Look through the listing below and write out exactly the lines from the line with "BUZZER pin IO: D3 -> RX" to the line with "SONAR2 pin TRIG: GP27 -> GP5", both included, and no others.

......

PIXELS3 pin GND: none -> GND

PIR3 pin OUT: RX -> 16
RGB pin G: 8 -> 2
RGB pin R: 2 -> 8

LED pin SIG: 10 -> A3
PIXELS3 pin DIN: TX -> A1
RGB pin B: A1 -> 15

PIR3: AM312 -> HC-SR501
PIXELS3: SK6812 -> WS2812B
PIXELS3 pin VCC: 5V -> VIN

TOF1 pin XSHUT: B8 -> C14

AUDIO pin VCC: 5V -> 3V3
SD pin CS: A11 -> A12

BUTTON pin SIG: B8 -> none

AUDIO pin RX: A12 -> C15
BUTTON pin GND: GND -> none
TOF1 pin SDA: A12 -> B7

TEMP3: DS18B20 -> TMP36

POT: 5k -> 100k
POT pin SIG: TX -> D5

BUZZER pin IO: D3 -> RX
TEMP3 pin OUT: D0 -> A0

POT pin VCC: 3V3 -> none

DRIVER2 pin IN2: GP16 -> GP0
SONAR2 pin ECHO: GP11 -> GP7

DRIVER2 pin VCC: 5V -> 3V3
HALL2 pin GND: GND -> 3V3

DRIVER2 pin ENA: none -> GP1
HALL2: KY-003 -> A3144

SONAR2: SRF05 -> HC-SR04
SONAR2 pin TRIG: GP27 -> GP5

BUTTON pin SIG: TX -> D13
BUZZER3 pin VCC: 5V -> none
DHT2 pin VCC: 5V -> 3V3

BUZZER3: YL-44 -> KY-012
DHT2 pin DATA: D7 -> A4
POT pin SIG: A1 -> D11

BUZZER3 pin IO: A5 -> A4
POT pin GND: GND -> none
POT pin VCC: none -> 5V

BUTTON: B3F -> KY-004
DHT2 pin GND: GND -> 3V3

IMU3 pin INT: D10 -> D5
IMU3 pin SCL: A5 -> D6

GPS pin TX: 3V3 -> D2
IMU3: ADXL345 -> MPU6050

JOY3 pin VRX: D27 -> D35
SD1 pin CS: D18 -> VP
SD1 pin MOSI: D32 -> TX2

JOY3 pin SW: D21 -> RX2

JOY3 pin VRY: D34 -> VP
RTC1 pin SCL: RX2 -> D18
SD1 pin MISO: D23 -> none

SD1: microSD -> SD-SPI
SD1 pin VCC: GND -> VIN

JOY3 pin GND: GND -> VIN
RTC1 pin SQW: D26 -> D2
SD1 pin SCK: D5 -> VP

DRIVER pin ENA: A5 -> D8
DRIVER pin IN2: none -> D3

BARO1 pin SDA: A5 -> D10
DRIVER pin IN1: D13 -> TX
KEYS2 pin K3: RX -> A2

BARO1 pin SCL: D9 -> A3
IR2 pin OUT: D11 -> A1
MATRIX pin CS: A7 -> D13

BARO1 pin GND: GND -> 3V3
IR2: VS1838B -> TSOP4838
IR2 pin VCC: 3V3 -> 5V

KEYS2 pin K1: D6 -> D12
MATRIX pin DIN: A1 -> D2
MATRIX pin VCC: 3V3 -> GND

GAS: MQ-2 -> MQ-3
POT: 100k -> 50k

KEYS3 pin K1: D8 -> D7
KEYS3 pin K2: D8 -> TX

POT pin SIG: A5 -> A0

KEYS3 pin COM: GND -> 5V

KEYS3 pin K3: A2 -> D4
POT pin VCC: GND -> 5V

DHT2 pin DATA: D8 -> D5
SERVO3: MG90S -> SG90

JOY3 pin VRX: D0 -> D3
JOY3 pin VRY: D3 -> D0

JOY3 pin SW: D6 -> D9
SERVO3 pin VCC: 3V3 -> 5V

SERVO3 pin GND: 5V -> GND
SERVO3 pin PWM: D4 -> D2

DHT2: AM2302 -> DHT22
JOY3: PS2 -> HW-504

......

§ **WRITTEN SOLUTION**
BUZZER pin IO: D3 -> RX
TEMP3 pin OUT: D0 -> A0

POT pin VCC: 3V3 -> none

DRIVER2 pin IN2: GP16 -> GP0
SONAR2 pin ECHO: GP11 -> GP7

DRIVER2 pin VCC: 5V -> 3V3
HALL2 pin GND: GND -> 3V3

DRIVER2 pin ENA: none -> GP1
HALL2: KY-003 -> A3144

SONAR2: SRF05 -> HC-SR04
SONAR2 pin TRIG: GP27 -> GP5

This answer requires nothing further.